Transcribe, word for word and without additions, each line below from the one containing "(587, 151) = (341, 145): turquoise" through the one containing "(910, 349) = (623, 139): blue", both ends included.

## DATA SHOWN
::::
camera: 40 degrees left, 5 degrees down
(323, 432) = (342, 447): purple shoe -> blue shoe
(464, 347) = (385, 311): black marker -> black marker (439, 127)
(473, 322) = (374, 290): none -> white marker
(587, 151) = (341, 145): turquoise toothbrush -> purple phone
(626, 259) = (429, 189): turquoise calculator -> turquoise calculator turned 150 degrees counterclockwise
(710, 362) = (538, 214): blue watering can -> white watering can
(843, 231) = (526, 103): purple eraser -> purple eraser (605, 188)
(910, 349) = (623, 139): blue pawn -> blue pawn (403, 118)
::::
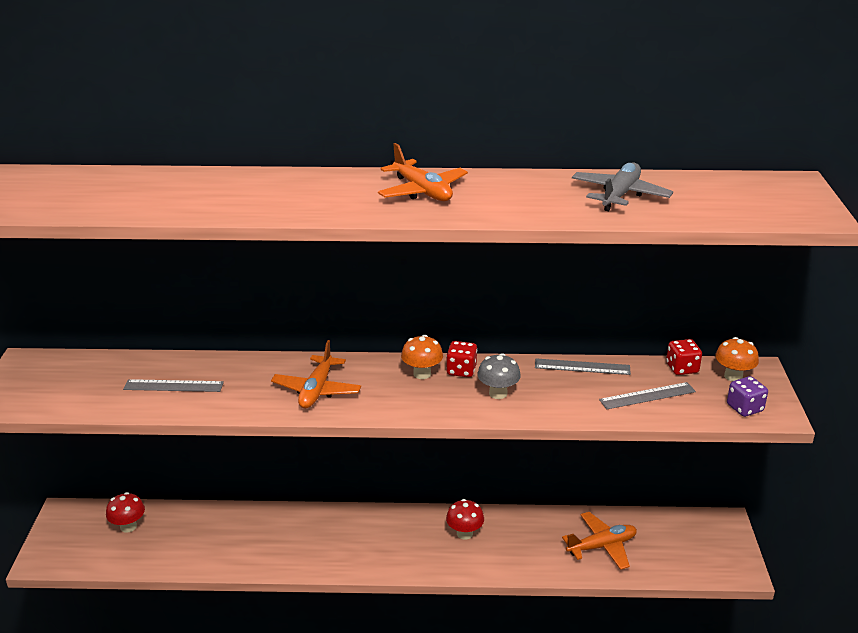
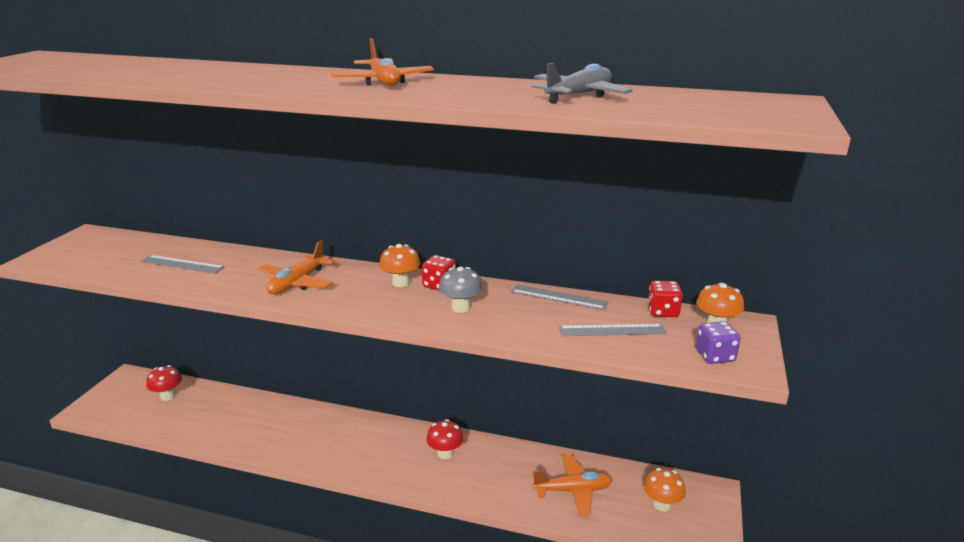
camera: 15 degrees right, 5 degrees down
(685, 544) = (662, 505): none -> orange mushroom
::::
## EXERCISE RESULT
(587, 151) = (341, 145): turquoise toothbrush -> purple phone
(626, 259) = (429, 189): turquoise calculator -> turquoise calculator turned 150 degrees counterclockwise
(710, 362) = (538, 214): blue watering can -> white watering can
(843, 231) = (526, 103): purple eraser -> purple eraser (605, 188)
(910, 349) = (623, 139): blue pawn -> blue pawn (403, 118)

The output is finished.